> [Exercise] From the start of the records through the line containing "gray triangle: moved 1 px down", inclusive, lay out each line as one string in a JSON list, skipping blank lines and leaving out the pictures.

┄┄┄┄┄┄

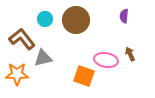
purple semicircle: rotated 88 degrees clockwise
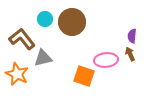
purple semicircle: moved 8 px right, 20 px down
brown circle: moved 4 px left, 2 px down
pink ellipse: rotated 15 degrees counterclockwise
orange star: rotated 25 degrees clockwise
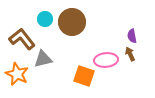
purple semicircle: rotated 16 degrees counterclockwise
gray triangle: moved 1 px down
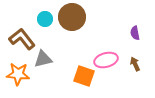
brown circle: moved 5 px up
purple semicircle: moved 3 px right, 3 px up
brown arrow: moved 5 px right, 10 px down
pink ellipse: rotated 10 degrees counterclockwise
orange star: moved 1 px right; rotated 20 degrees counterclockwise
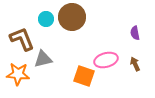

┄┄┄┄┄┄

> [Written solution]
[
  "purple semicircle: rotated 88 degrees clockwise",
  "purple semicircle: moved 8 px right, 20 px down",
  "brown circle: moved 4 px left, 2 px down",
  "pink ellipse: rotated 15 degrees counterclockwise",
  "orange star: rotated 25 degrees clockwise",
  "purple semicircle: rotated 16 degrees counterclockwise",
  "gray triangle: moved 1 px down"
]